**SUPPLIED RECORDS**
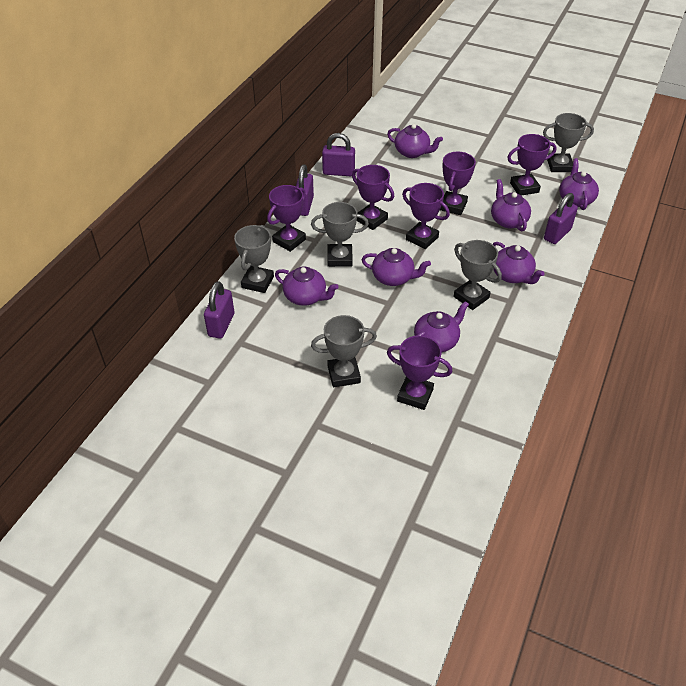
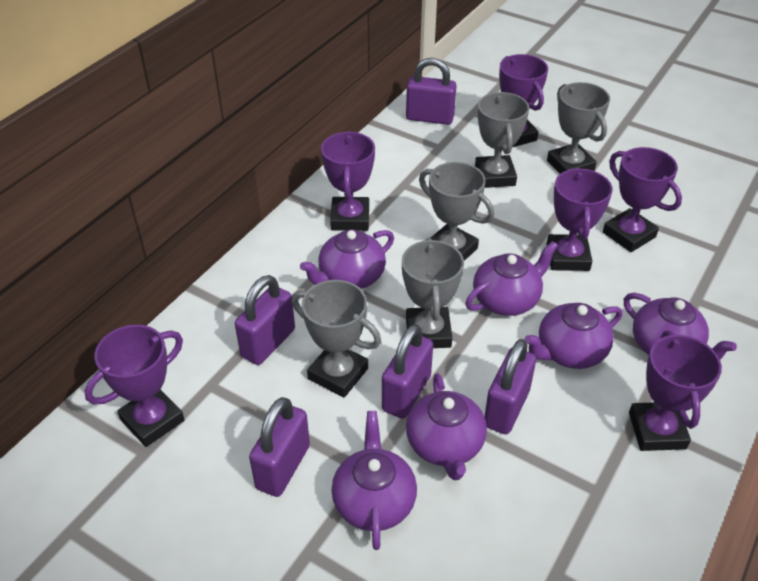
purple padlock: 4 -> 5
purple teapot: 7 -> 6

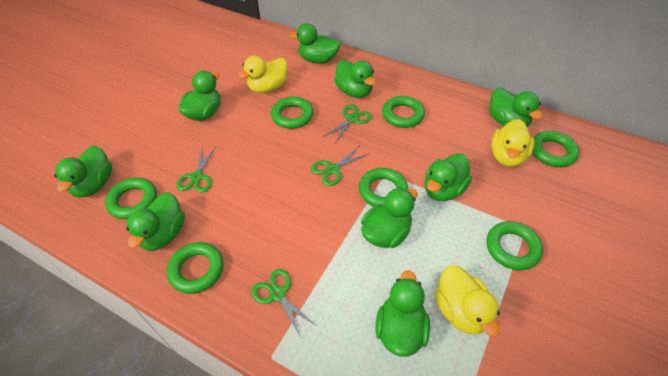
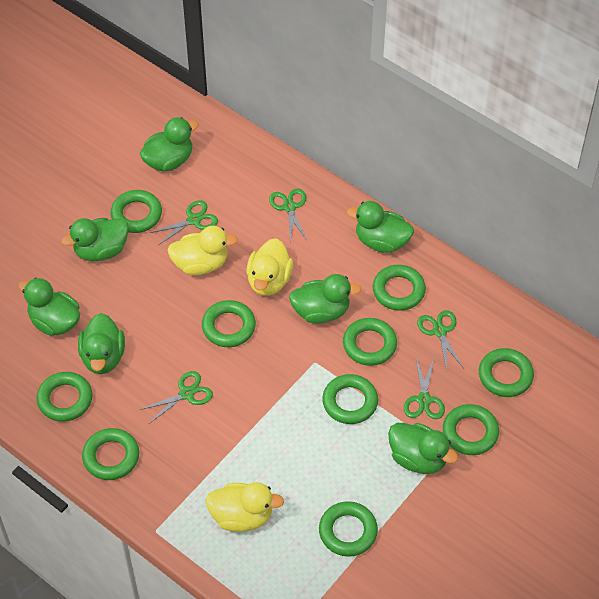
green duck: 9 -> 7
green ring: 7 -> 10
green scissors: 4 -> 5

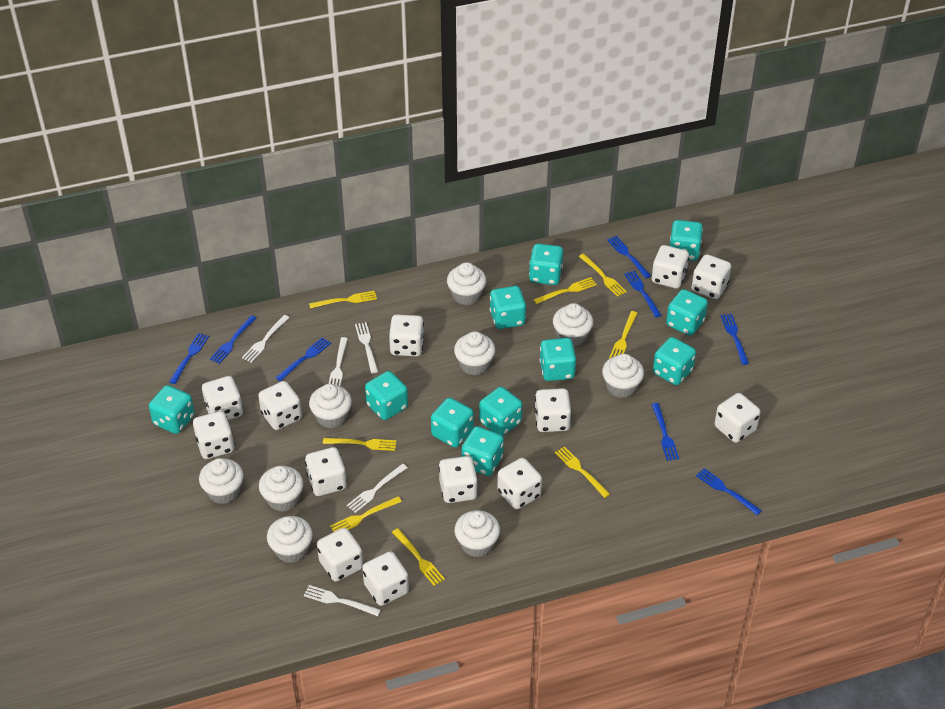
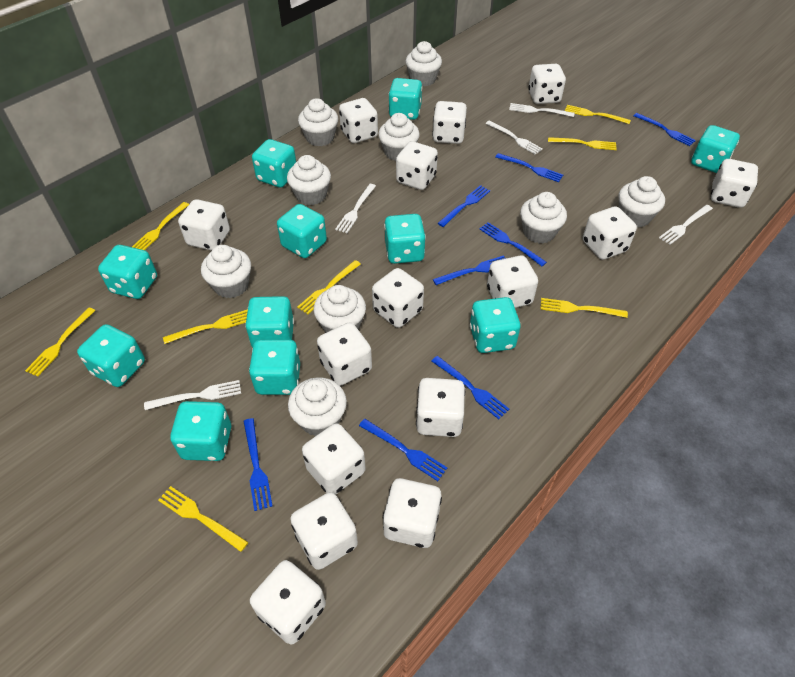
white dice: 13 -> 15

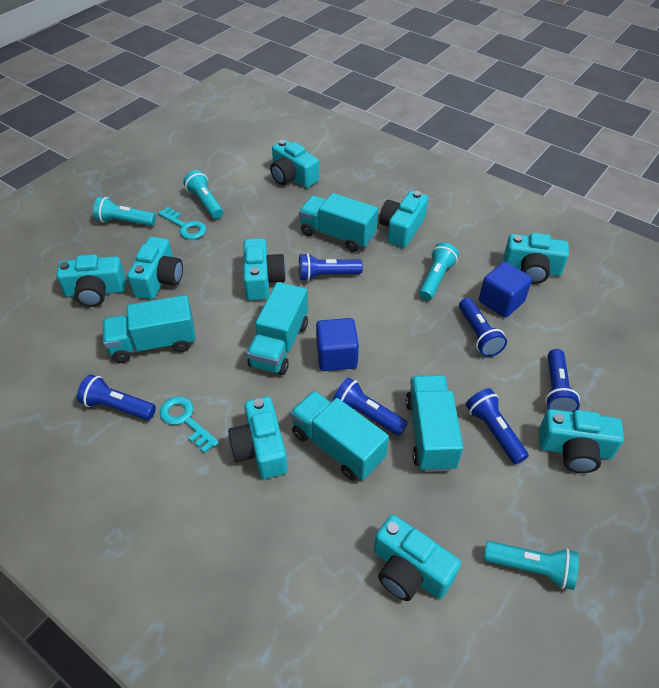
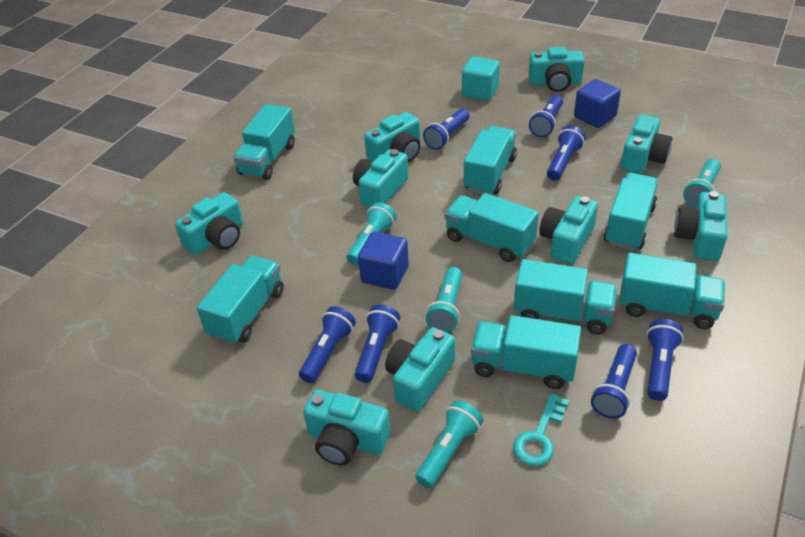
blue flashlight: 6 -> 7
turquoise cube: 0 -> 1
turquoise key: 2 -> 1
turquoise truck: 5 -> 8

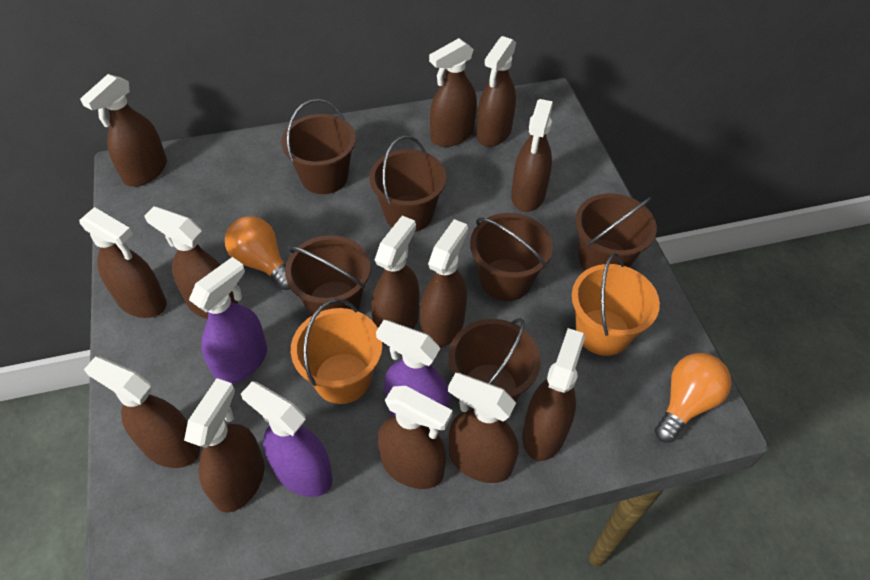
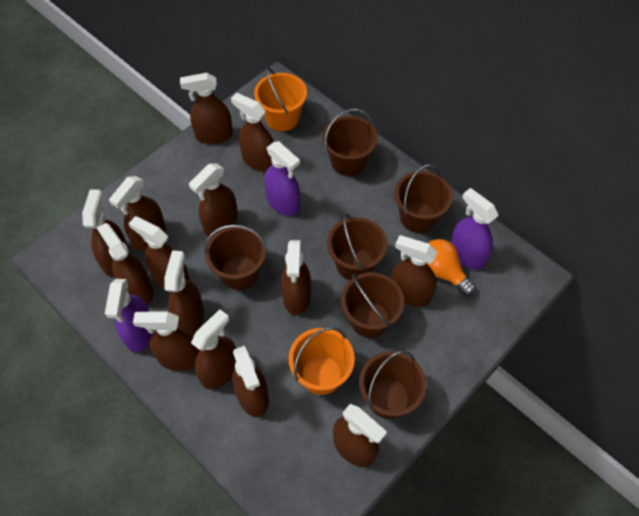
brown spray bottle: 13 -> 14
orange light bulb: 2 -> 1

**AIM OF THE TASK**
Every line from the one containing "green duck: 9 -> 7" through the end of the listing is to be copied exactly; the pictures are not.

**SOLUTION FOR THIS PROBLEM**
green duck: 9 -> 7
green ring: 7 -> 10
green scissors: 4 -> 5

white dice: 13 -> 15

blue flashlight: 6 -> 7
turquoise cube: 0 -> 1
turquoise key: 2 -> 1
turquoise truck: 5 -> 8

brown spray bottle: 13 -> 14
orange light bulb: 2 -> 1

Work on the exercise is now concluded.